** Data excerpts **
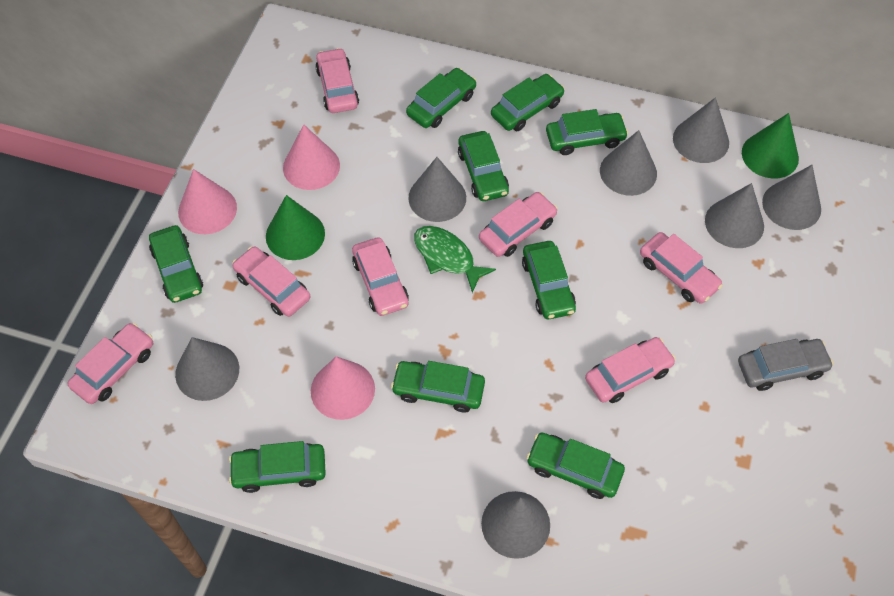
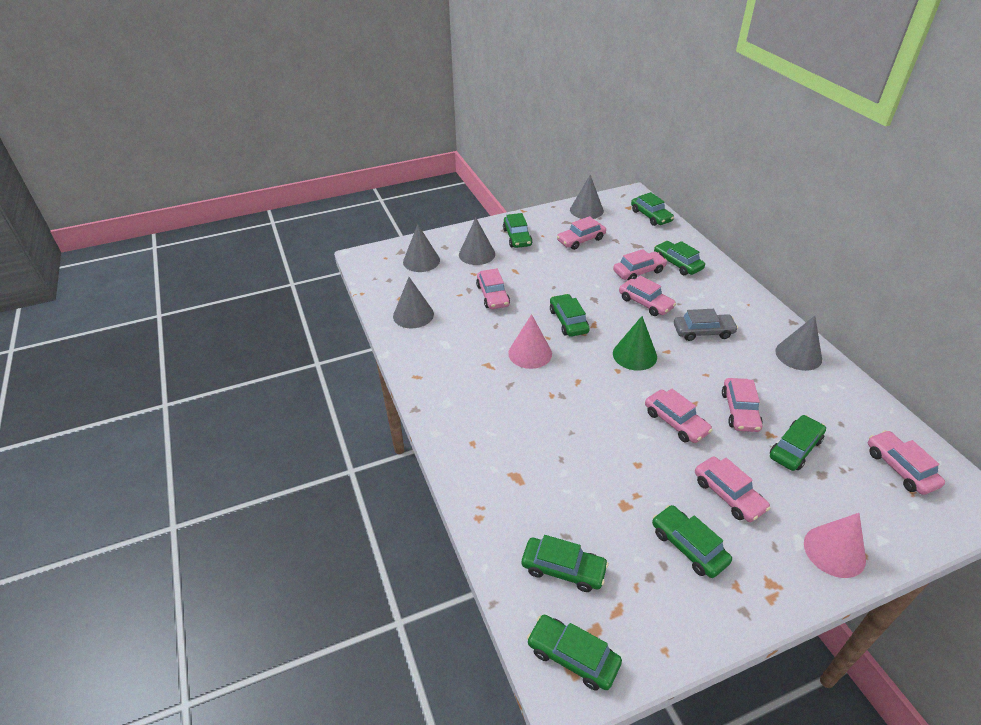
green car: 9 -> 8
green cone: 2 -> 1
green fish: 1 -> 0
grey cone: 7 -> 5
pink car: 7 -> 8
pink cone: 3 -> 2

** Exercise **
Your reply is the full set of entries reproduced exactly, with images omitted.

** Problem solution **
green car: 9 -> 8
green cone: 2 -> 1
green fish: 1 -> 0
grey cone: 7 -> 5
pink car: 7 -> 8
pink cone: 3 -> 2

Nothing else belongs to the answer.